DESCRIPTION OF THE TASK: Output the entries below exactly as written, omitting pictures.

INPUT DATA Start Marker

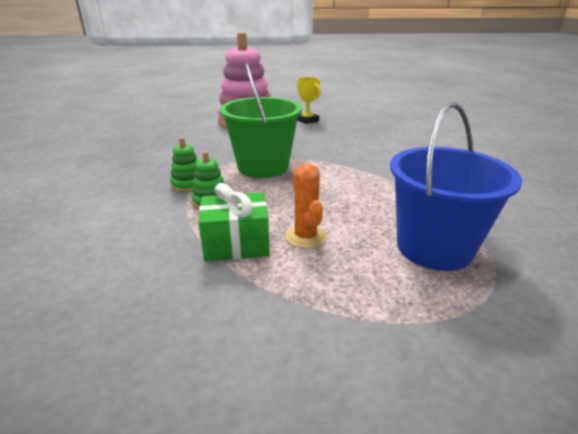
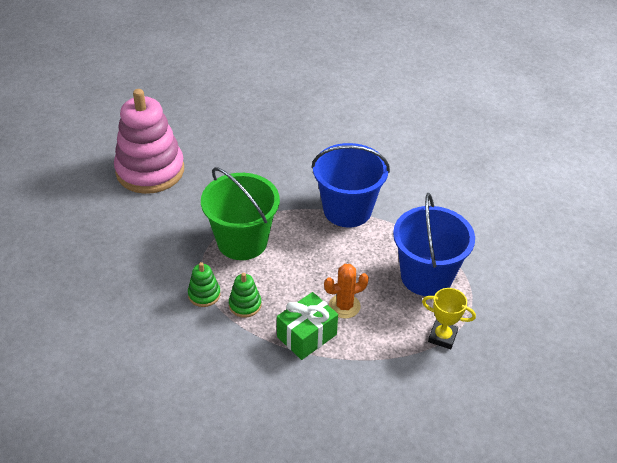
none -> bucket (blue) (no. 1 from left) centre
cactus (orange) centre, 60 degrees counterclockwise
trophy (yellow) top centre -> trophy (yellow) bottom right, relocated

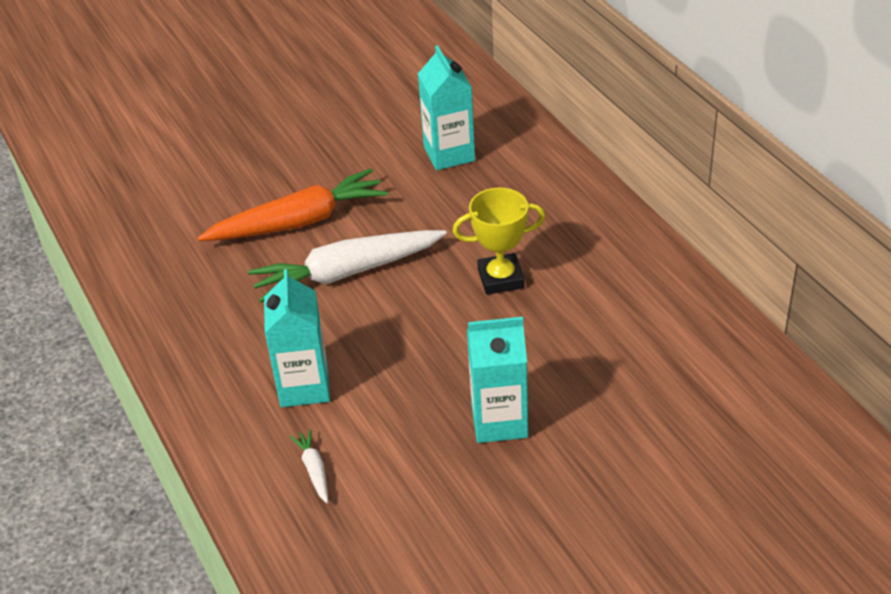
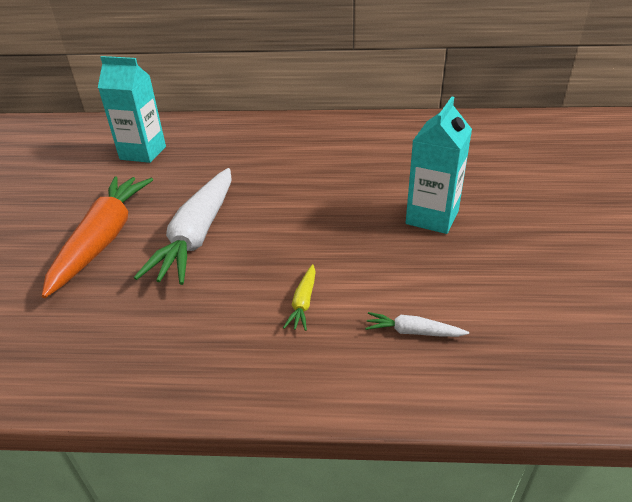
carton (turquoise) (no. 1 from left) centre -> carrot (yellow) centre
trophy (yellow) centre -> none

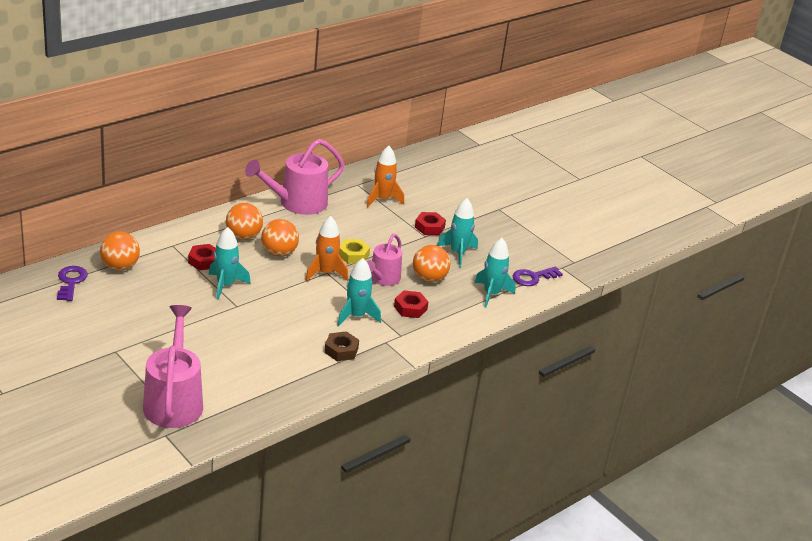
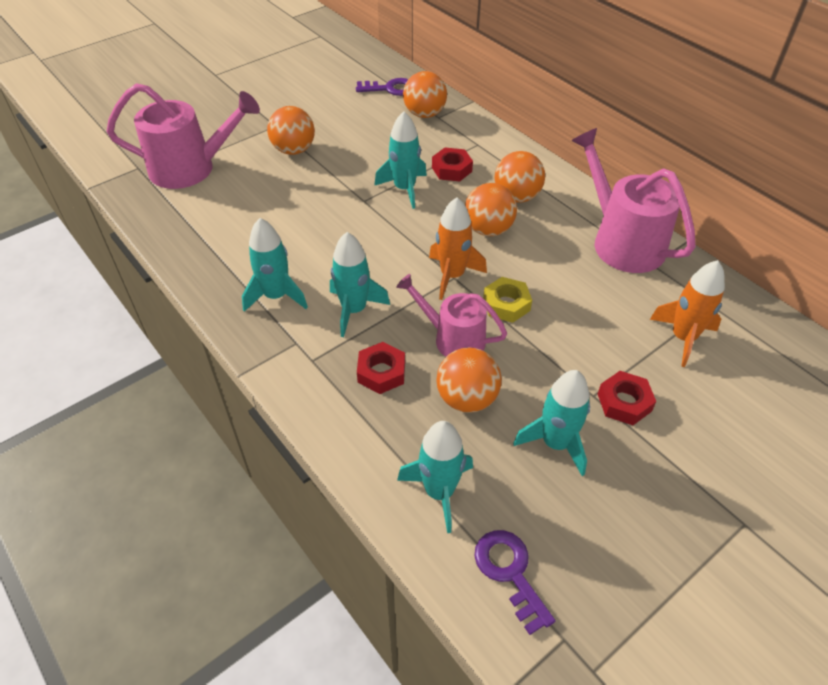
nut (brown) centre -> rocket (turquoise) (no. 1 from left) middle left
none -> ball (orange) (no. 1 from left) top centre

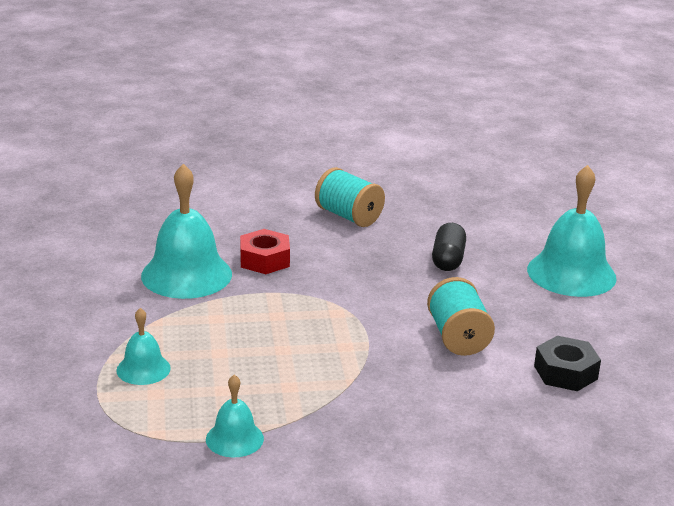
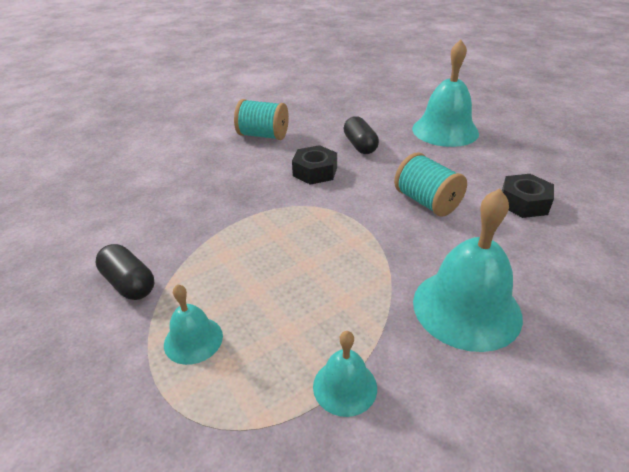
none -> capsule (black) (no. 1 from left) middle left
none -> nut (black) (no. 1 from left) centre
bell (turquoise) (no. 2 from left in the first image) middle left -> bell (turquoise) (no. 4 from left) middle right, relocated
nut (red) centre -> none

INPUT DATA End Marker

ANSWER TO THE EXERCISE:
none -> bucket (blue) (no. 1 from left) centre
cactus (orange) centre, 60 degrees counterclockwise
trophy (yellow) top centre -> trophy (yellow) bottom right, relocated

carton (turquoise) (no. 1 from left) centre -> carrot (yellow) centre
trophy (yellow) centre -> none

nut (brown) centre -> rocket (turquoise) (no. 1 from left) middle left
none -> ball (orange) (no. 1 from left) top centre

none -> capsule (black) (no. 1 from left) middle left
none -> nut (black) (no. 1 from left) centre
bell (turquoise) (no. 2 from left in the first image) middle left -> bell (turquoise) (no. 4 from left) middle right, relocated
nut (red) centre -> none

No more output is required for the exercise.